__TASK DETAILS__
Search the listing below for the line containing "strawberry (white) 180,337". From there through the line containing "egg (green) 344,621", transcribe every line exactly, both ends included.

# # # #

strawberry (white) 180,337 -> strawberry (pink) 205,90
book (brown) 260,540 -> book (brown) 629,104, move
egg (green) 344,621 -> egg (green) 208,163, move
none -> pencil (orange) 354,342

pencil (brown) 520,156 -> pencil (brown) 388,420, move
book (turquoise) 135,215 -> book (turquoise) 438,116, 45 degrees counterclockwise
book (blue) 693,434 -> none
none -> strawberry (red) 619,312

# # # #

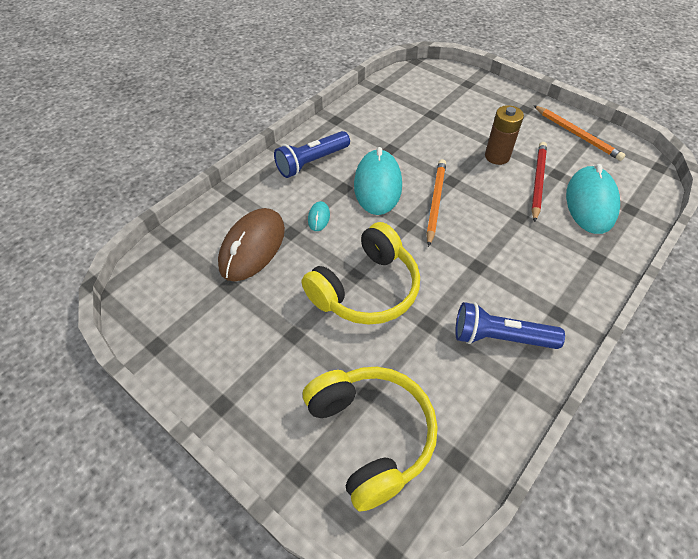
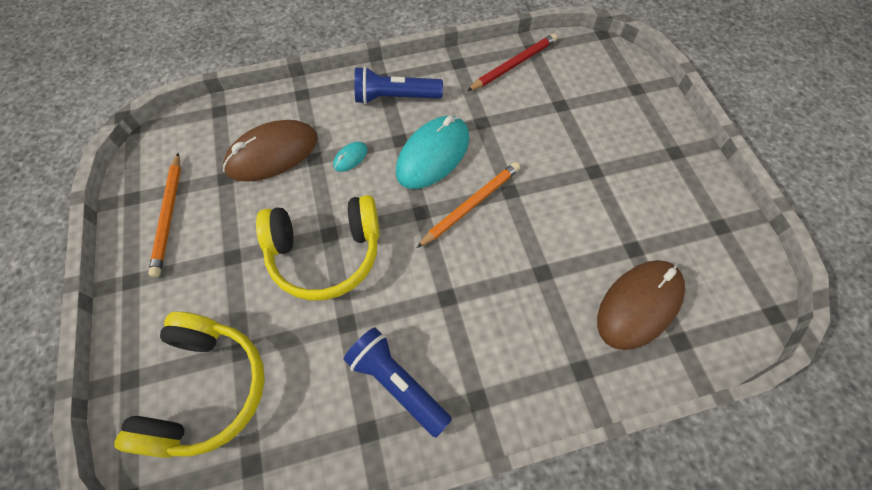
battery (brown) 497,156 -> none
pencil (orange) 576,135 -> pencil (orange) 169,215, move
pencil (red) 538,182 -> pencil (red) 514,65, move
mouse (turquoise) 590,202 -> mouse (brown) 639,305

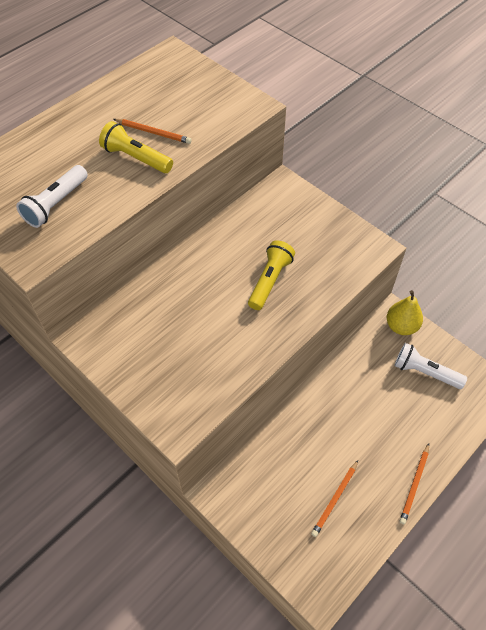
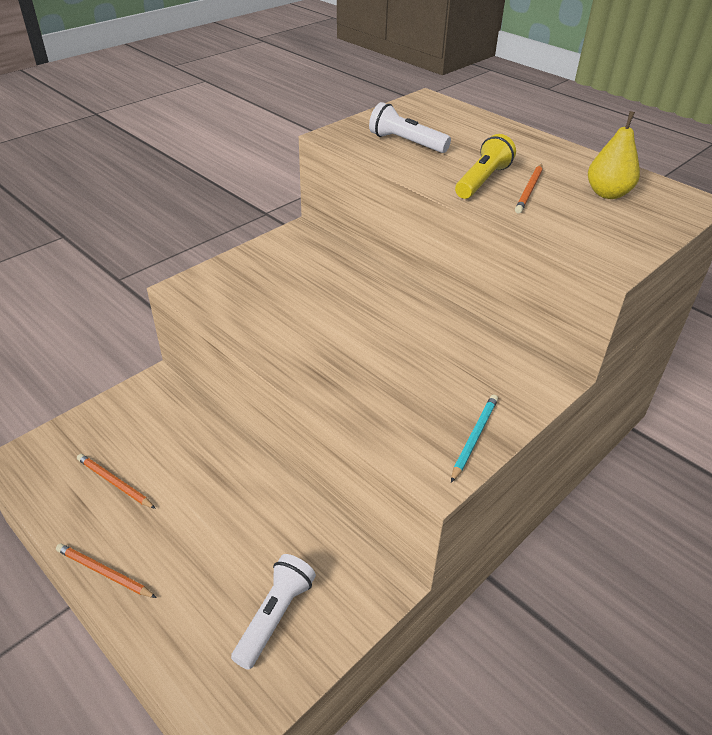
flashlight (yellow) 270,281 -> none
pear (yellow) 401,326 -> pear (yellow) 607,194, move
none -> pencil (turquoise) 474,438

# # # #

__WRITTEN SOLUTION__
strawberry (white) 180,337 -> strawberry (pink) 205,90
book (brown) 260,540 -> book (brown) 629,104, move
egg (green) 344,621 -> egg (green) 208,163, move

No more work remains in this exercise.